§ Data for this exercise
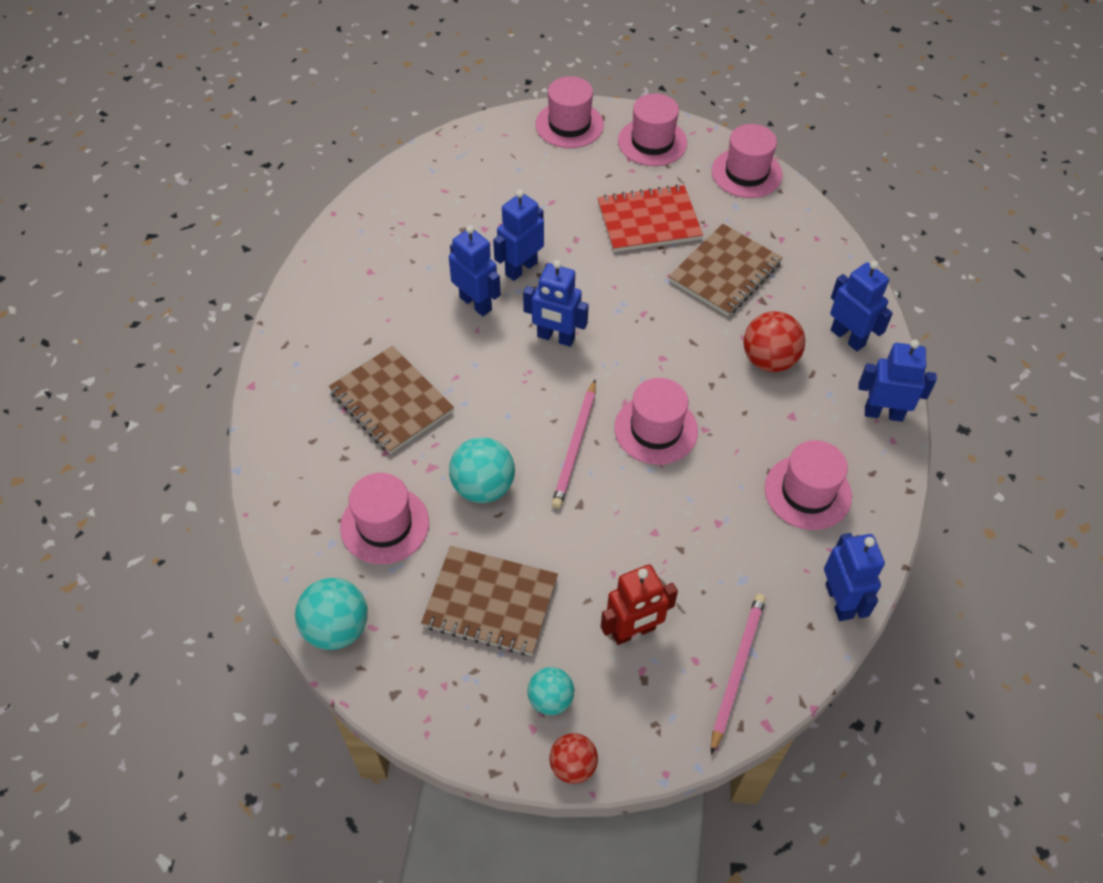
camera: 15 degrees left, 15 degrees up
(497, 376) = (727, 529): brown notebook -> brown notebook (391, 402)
---
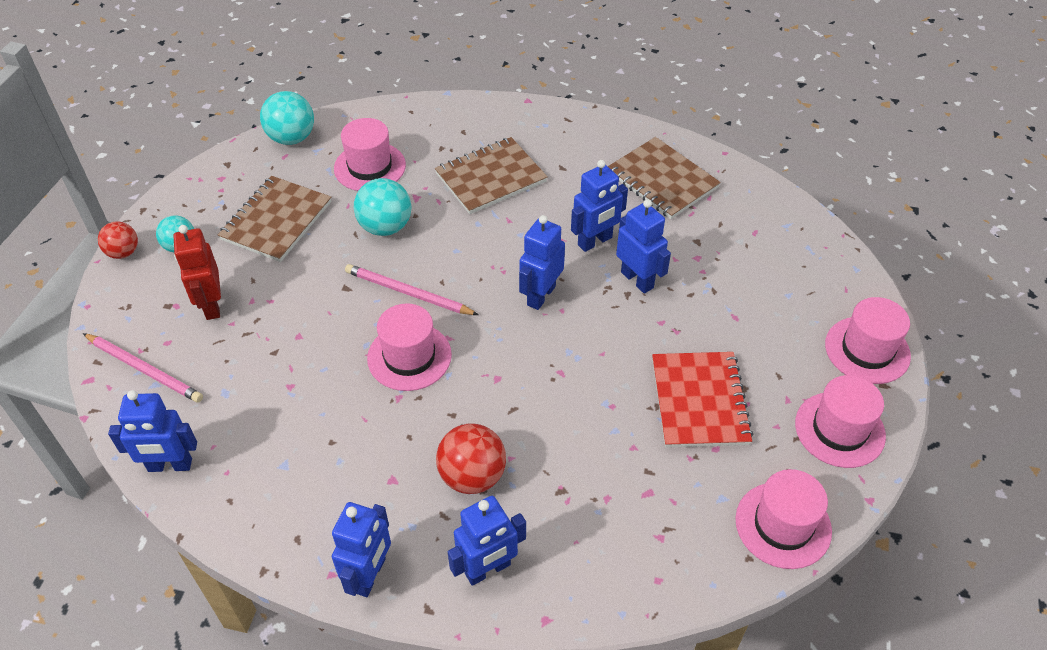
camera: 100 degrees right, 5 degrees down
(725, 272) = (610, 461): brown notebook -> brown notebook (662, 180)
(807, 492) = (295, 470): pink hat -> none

§ Problem to solve
List, from the entries above, every line in which the word "notebook" shows up.

§ Reply
(497, 376) = (727, 529): brown notebook -> brown notebook (391, 402)
(725, 272) = (610, 461): brown notebook -> brown notebook (662, 180)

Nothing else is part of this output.